(Beginning of Given records)
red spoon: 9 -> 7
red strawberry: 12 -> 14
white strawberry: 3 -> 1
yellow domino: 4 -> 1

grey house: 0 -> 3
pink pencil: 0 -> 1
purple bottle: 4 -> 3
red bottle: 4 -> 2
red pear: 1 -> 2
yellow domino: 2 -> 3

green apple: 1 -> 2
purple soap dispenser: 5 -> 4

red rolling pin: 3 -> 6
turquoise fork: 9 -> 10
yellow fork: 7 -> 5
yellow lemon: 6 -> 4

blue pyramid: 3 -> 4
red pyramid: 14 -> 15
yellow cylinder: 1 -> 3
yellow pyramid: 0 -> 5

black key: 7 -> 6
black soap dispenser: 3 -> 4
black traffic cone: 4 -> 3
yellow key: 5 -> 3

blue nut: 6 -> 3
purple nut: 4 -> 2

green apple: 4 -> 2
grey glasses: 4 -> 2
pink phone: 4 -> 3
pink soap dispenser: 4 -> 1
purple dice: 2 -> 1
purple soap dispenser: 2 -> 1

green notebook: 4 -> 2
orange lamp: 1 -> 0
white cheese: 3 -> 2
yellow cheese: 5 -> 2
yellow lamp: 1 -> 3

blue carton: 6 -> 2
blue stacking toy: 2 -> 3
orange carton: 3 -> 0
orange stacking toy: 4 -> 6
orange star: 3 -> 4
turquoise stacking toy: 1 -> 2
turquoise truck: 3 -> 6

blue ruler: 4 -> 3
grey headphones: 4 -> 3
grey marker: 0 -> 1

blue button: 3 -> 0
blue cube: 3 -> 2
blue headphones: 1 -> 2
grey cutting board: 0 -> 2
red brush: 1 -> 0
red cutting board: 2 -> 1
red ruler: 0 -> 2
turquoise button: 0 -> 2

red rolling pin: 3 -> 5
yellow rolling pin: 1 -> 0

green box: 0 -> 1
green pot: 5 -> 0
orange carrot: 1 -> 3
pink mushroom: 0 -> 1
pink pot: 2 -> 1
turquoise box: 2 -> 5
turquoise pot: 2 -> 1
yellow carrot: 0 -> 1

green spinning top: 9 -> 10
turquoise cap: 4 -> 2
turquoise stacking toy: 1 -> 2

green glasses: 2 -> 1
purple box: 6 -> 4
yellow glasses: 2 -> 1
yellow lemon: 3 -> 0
(End of Given records)
Exercise instructions:
Check each line of the records for the word "pyramid" and extract those that contain it.

Task solution:
blue pyramid: 3 -> 4
red pyramid: 14 -> 15
yellow pyramid: 0 -> 5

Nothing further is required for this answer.